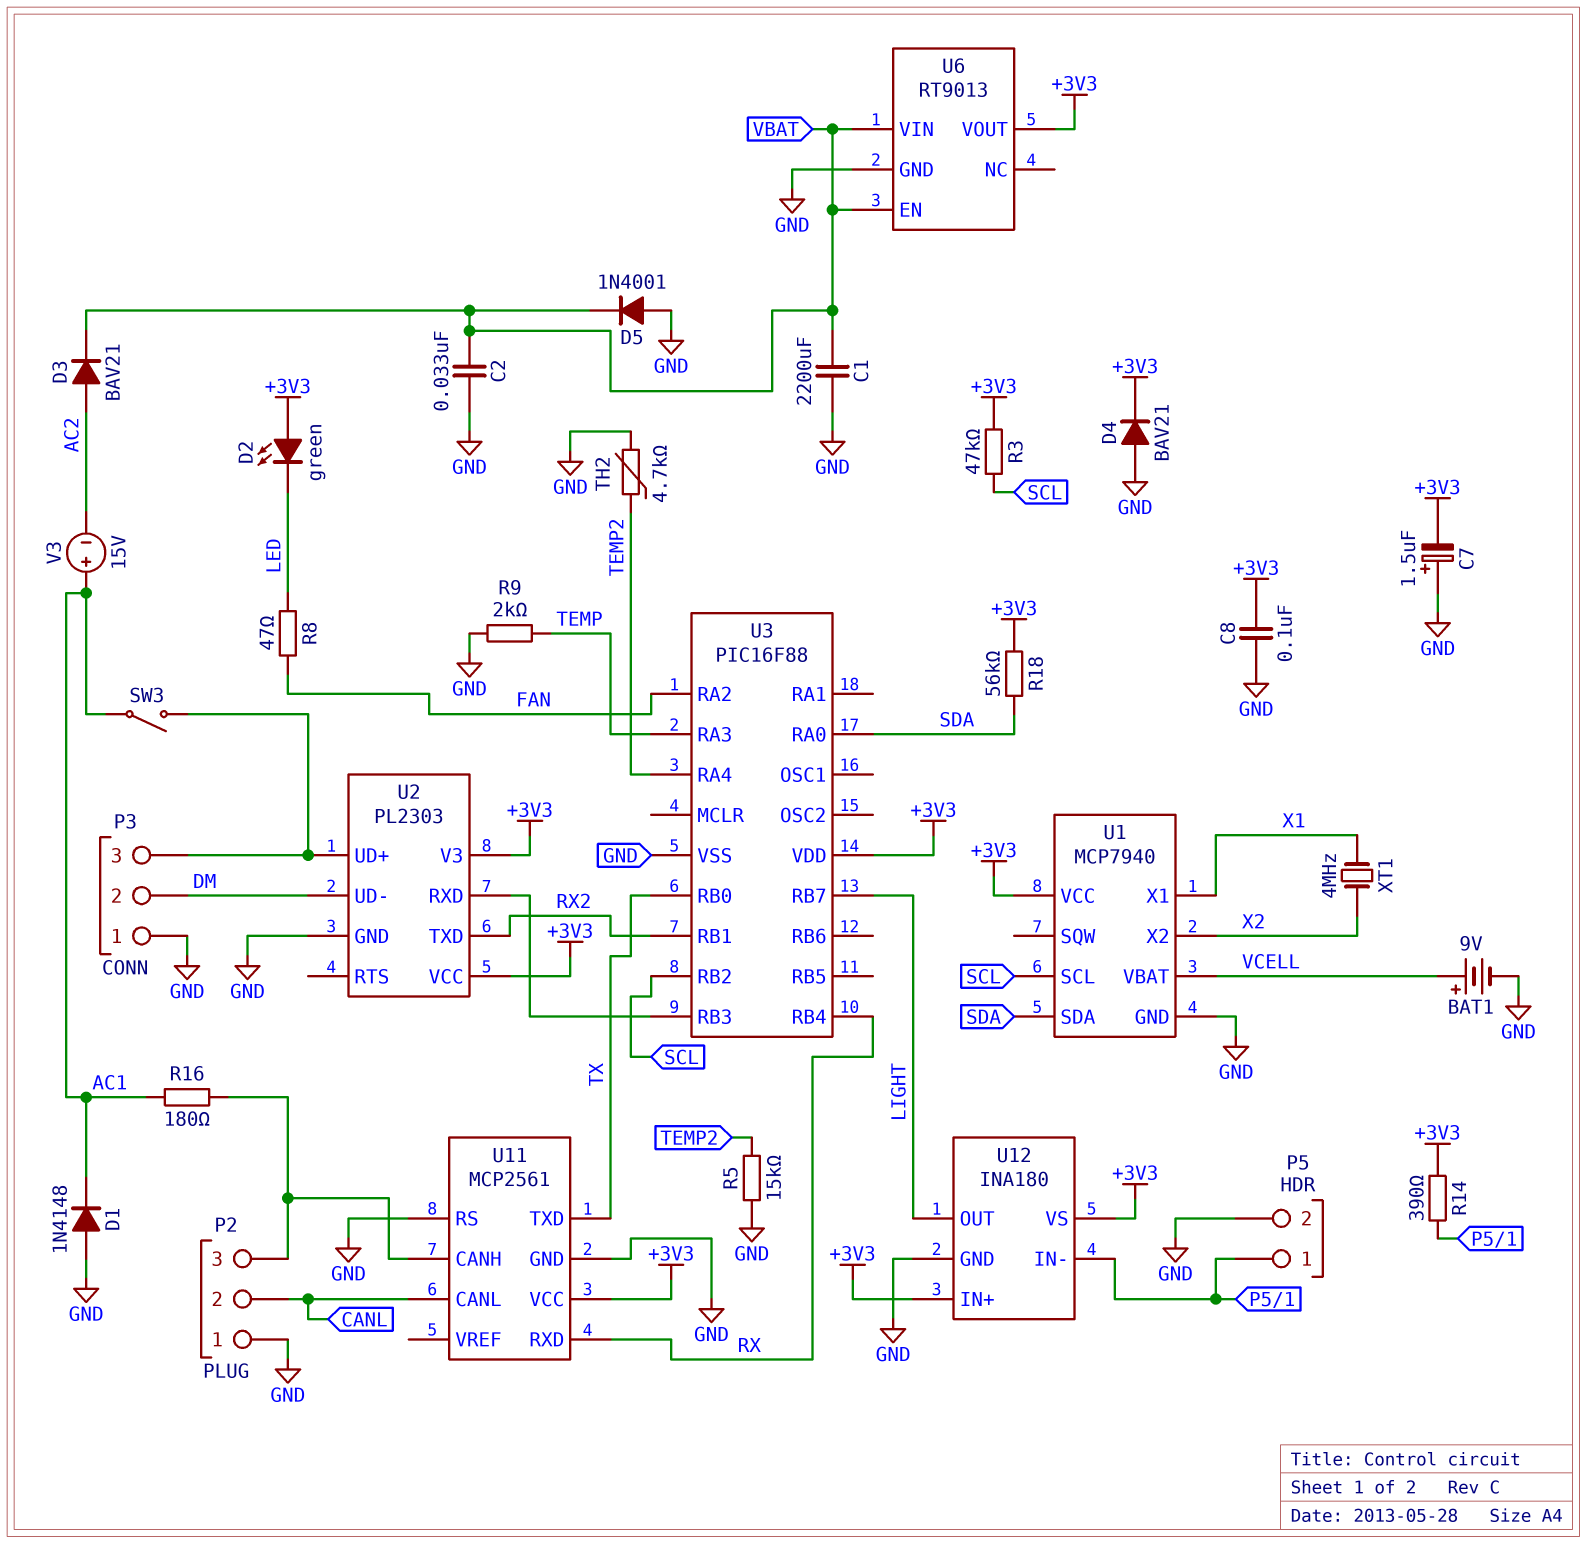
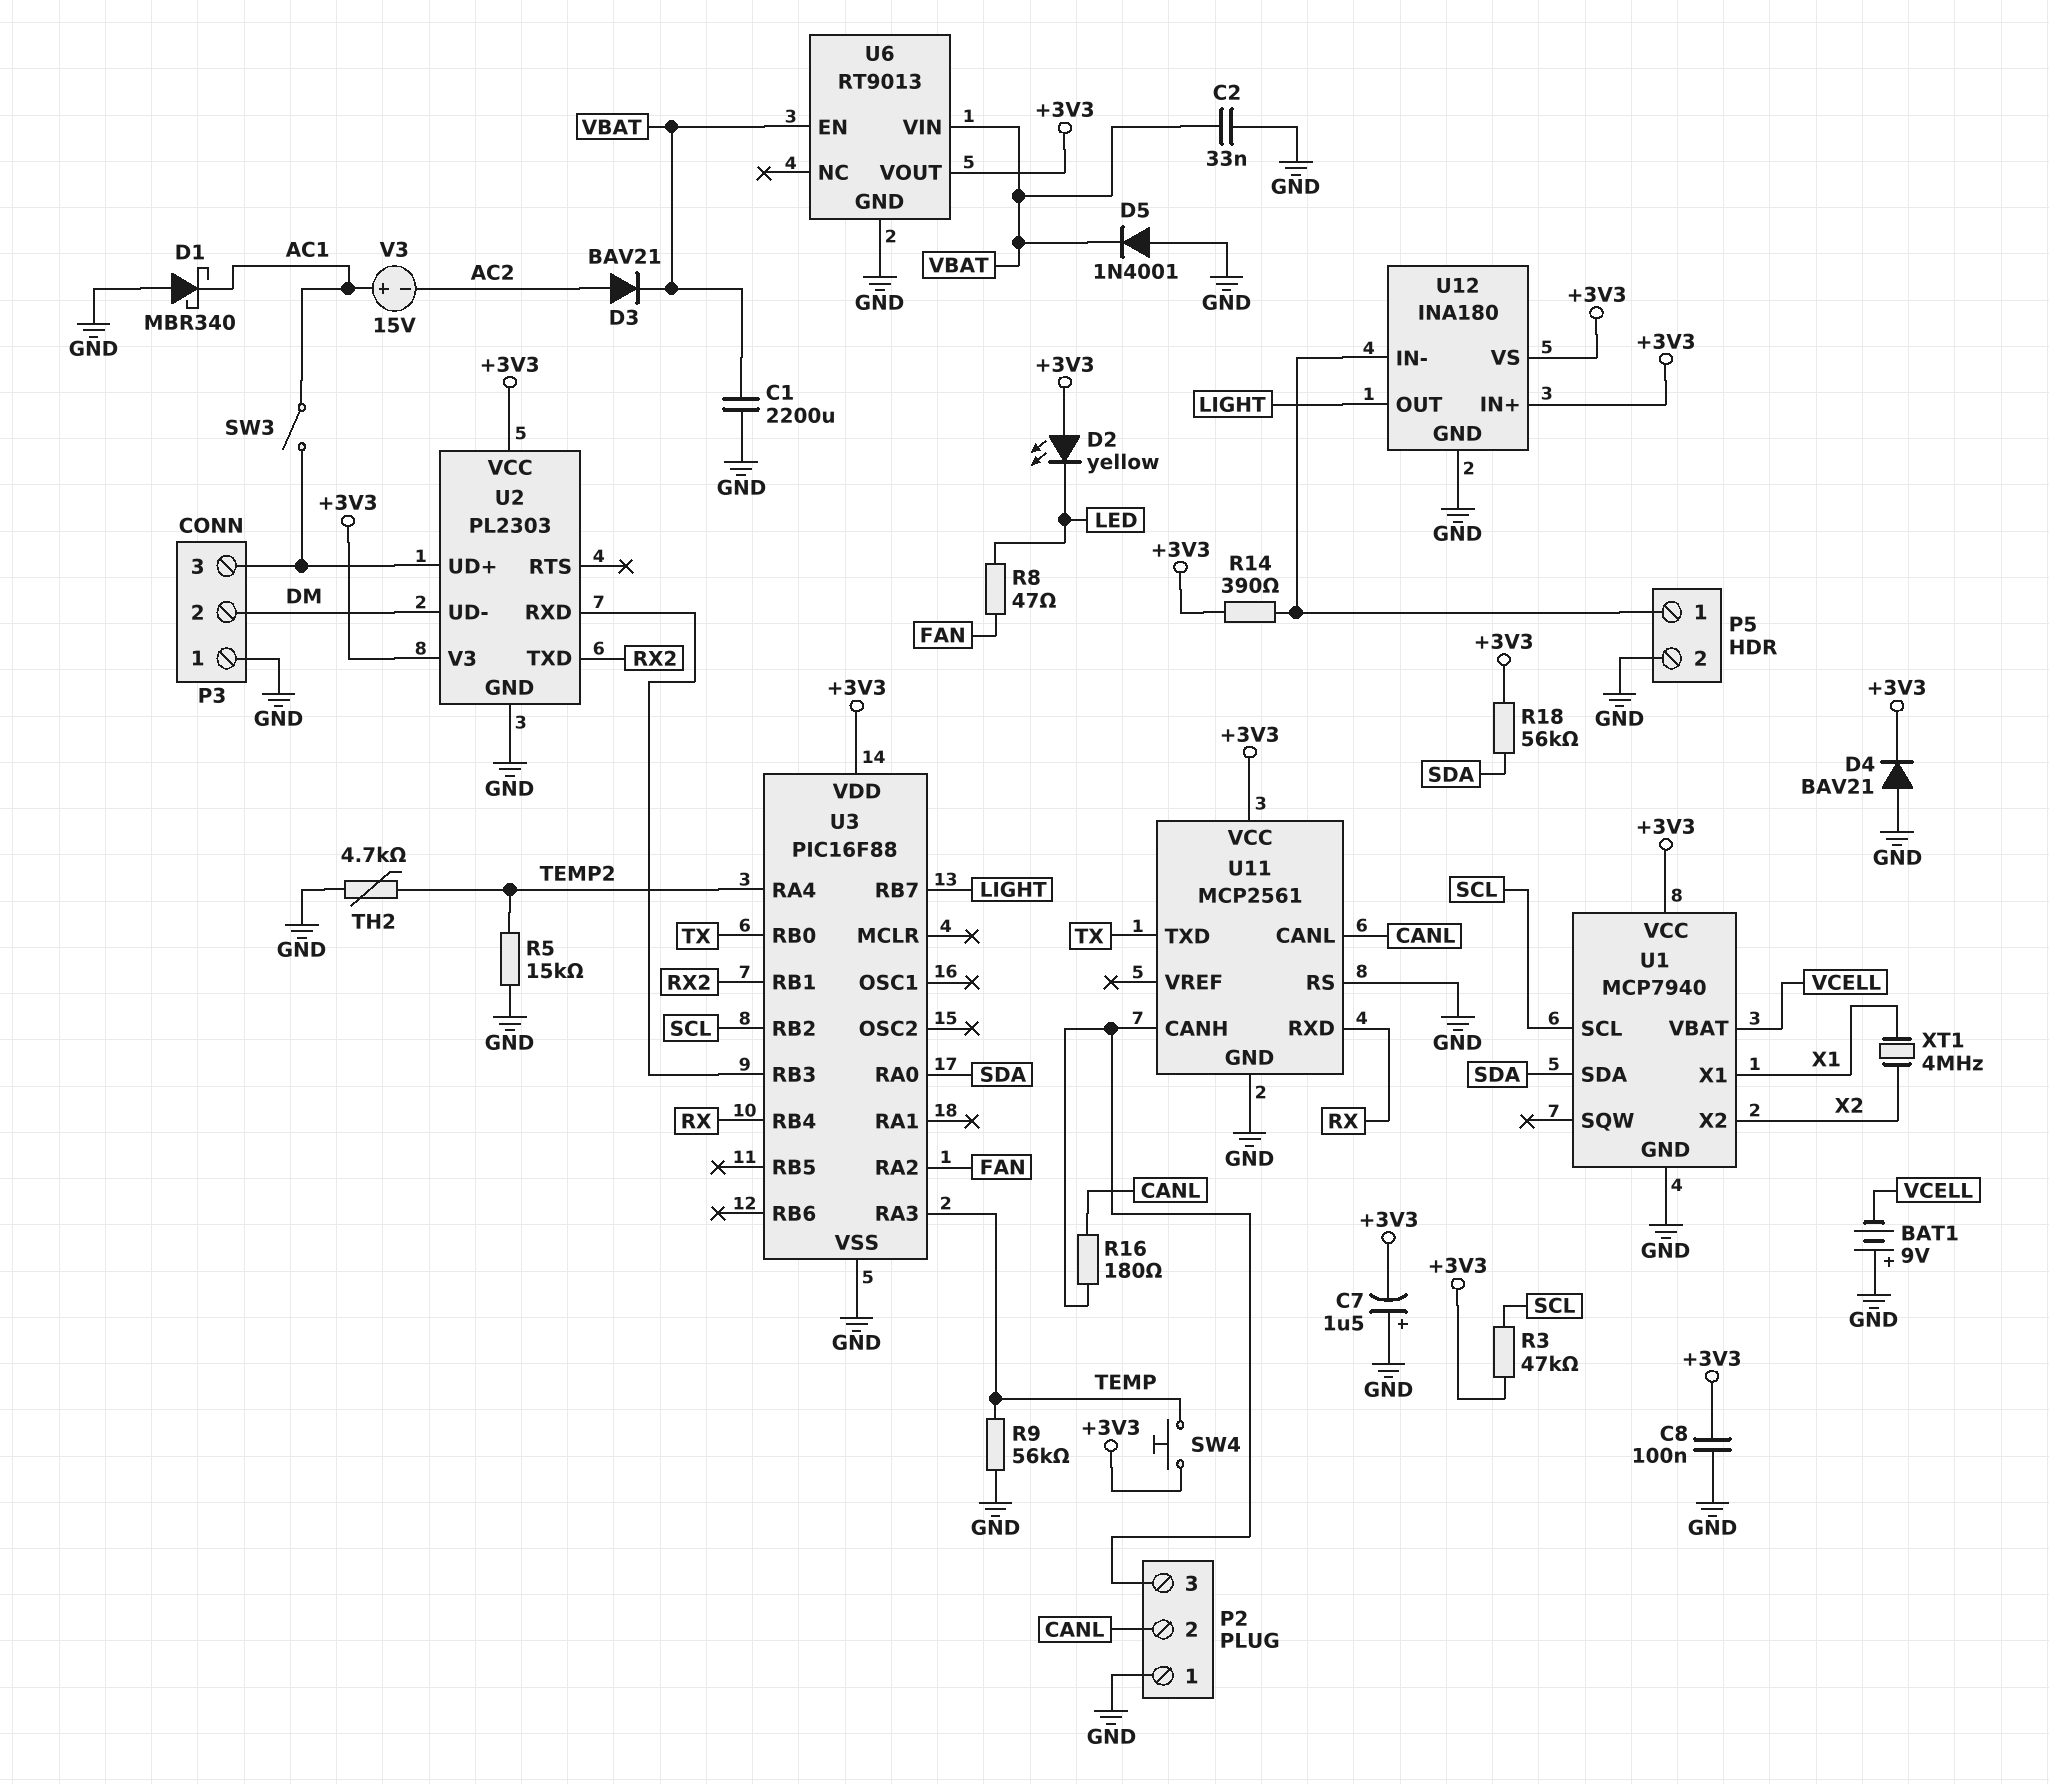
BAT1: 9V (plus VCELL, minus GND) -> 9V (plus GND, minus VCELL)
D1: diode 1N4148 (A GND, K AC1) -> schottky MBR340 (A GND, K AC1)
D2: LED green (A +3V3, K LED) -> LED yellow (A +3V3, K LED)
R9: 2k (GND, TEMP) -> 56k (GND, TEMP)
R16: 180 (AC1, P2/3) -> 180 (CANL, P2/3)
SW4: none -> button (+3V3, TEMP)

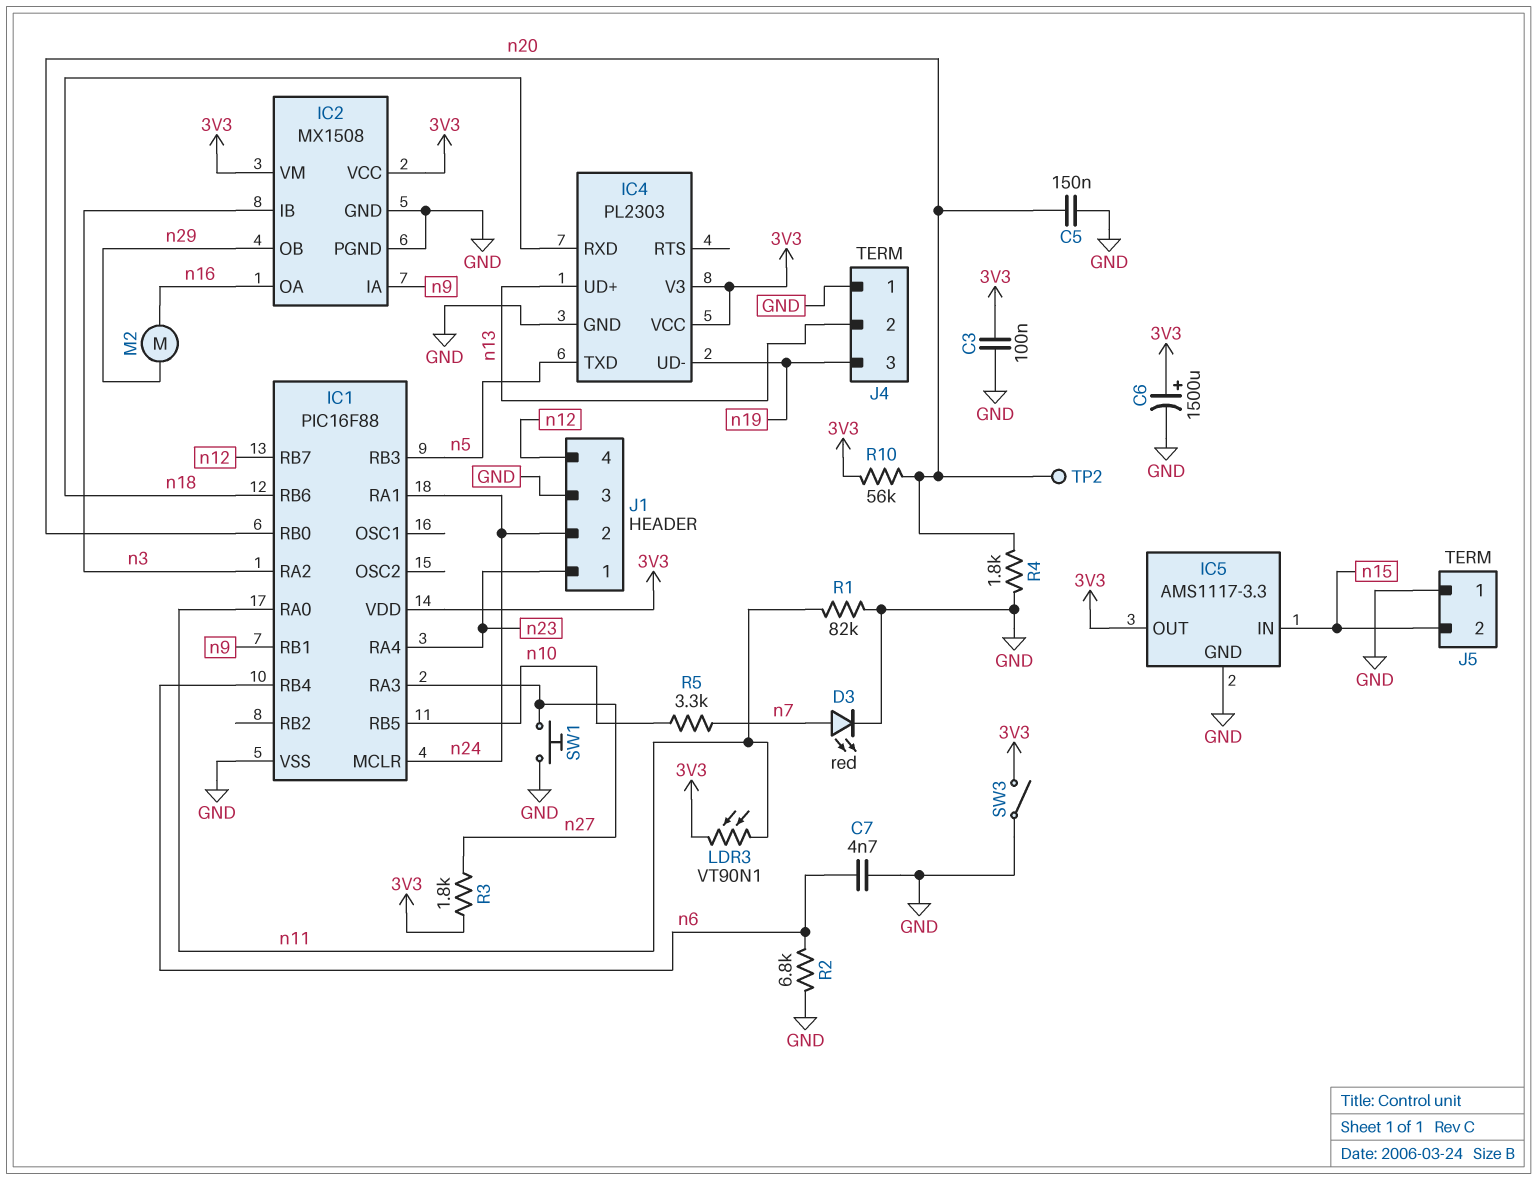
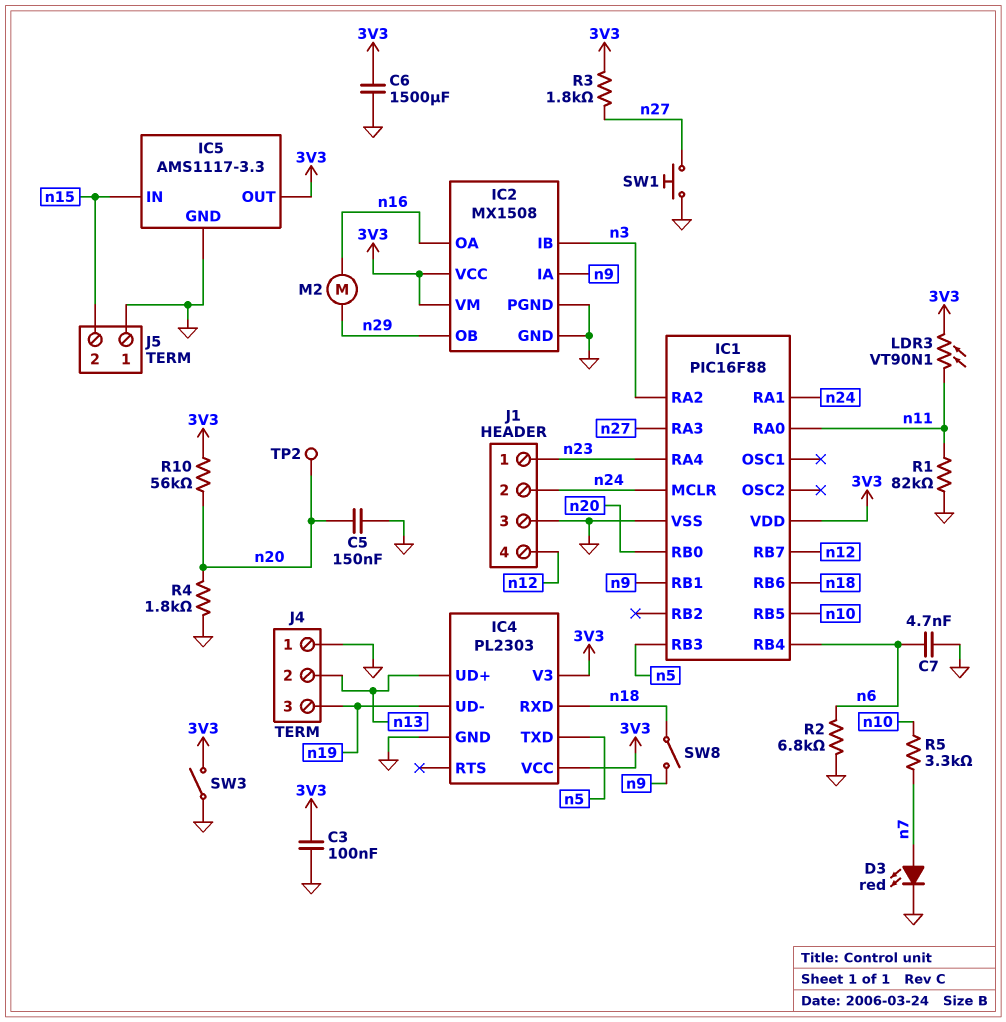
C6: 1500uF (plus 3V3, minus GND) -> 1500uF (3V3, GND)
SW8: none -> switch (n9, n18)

-=-=-

Prompt:
Out of the records above, pick each line that contains the string "minus".

Result:
BAT1: 9V (plus VCELL, minus GND) -> 9V (plus GND, minus VCELL)
C6: 1500uF (plus 3V3, minus GND) -> 1500uF (3V3, GND)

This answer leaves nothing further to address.